• [Records to use]
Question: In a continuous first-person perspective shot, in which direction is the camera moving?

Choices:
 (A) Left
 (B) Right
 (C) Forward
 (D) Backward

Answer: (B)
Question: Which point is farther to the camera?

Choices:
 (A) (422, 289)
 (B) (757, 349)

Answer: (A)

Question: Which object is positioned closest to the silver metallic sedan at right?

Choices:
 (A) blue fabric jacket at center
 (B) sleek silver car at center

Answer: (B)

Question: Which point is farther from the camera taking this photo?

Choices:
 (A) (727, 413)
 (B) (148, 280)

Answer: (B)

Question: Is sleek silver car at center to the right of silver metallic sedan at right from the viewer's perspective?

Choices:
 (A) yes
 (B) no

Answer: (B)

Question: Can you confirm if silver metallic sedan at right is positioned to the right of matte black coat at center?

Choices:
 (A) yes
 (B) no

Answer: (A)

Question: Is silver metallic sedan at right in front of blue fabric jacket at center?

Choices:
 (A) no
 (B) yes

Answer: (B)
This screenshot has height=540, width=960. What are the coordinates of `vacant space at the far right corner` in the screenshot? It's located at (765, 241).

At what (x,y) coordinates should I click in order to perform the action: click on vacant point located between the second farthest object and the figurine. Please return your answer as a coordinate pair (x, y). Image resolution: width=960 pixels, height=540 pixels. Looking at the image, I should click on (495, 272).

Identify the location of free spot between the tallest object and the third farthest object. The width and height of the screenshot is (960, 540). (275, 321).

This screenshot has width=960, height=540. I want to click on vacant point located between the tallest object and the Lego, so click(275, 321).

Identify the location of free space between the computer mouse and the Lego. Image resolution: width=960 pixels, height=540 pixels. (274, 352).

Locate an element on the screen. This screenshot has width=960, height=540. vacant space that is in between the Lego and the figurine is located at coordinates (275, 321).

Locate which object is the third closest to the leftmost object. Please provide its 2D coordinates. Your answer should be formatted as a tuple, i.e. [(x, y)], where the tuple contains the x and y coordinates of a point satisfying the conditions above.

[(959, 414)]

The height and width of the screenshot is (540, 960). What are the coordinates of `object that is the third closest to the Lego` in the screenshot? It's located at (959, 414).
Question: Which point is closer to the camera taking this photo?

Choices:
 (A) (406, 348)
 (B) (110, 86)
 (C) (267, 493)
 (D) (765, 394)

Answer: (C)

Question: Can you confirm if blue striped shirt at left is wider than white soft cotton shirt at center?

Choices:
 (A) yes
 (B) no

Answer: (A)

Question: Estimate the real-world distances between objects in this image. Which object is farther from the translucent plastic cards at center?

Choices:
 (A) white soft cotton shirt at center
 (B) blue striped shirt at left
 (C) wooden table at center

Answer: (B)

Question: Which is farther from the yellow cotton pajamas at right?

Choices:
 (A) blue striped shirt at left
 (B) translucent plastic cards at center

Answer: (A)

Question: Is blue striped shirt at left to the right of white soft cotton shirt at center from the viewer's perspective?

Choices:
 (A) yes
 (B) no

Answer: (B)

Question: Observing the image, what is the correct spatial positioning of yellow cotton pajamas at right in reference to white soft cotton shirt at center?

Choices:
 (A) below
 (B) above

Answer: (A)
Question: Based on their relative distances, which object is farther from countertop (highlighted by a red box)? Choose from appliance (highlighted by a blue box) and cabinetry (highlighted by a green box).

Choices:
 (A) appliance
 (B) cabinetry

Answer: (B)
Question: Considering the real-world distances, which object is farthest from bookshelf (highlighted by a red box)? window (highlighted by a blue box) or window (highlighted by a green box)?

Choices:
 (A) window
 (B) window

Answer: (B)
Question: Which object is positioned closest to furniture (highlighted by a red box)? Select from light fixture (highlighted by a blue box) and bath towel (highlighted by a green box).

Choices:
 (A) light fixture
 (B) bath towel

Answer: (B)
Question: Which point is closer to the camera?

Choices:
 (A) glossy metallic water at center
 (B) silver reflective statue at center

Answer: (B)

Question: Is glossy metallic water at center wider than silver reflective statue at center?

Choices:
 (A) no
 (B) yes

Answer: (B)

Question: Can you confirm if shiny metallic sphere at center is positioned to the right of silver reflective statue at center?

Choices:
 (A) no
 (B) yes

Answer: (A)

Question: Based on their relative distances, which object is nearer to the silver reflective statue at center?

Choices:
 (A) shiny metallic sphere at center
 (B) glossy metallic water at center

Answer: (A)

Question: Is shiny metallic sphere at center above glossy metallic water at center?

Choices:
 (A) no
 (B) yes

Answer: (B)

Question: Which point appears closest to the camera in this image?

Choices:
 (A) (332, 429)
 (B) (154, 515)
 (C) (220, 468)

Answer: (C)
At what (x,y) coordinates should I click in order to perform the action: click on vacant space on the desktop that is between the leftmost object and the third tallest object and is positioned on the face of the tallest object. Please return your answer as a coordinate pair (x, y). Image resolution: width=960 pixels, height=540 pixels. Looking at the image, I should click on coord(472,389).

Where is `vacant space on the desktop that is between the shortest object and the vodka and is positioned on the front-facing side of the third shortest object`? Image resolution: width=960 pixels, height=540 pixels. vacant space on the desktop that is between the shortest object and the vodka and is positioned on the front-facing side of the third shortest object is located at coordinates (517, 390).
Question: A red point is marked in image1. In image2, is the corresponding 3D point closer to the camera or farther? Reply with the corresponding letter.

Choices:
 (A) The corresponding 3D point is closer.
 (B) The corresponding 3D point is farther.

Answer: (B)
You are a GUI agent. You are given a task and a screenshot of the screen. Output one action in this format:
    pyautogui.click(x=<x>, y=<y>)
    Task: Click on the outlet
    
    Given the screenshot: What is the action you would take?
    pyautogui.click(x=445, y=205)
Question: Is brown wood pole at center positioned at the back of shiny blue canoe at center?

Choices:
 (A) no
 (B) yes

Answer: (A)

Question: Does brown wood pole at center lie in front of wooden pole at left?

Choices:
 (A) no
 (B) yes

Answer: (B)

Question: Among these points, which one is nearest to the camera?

• [Exercise directions] Rename "silver metallic sedan" to "gray metallic sedan" in the lines from the first one through the line containing "This screenshot has height=540, width=960.", and return only those lines with nothing else changed.

• [Result below]
Question: In a continuous first-person perspective shot, in which direction is the camera moving?

Choices:
 (A) Left
 (B) Right
 (C) Forward
 (D) Backward

Answer: (B)
Question: Which point is farther to the camera?

Choices:
 (A) (422, 289)
 (B) (757, 349)

Answer: (A)

Question: Which object is positioned closest to the gray metallic sedan at right?

Choices:
 (A) blue fabric jacket at center
 (B) sleek silver car at center

Answer: (B)

Question: Which point is farther from the camera taking this photo?

Choices:
 (A) (727, 413)
 (B) (148, 280)

Answer: (B)

Question: Is sleek silver car at center to the right of gray metallic sedan at right from the viewer's perspective?

Choices:
 (A) yes
 (B) no

Answer: (B)

Question: Can you confirm if gray metallic sedan at right is positioned to the right of matte black coat at center?

Choices:
 (A) yes
 (B) no

Answer: (A)

Question: Is gray metallic sedan at right in front of blue fabric jacket at center?

Choices:
 (A) no
 (B) yes

Answer: (B)
This screenshot has height=540, width=960. What are the coordinates of `vacant space at the far right corner` in the screenshot? It's located at (765, 241).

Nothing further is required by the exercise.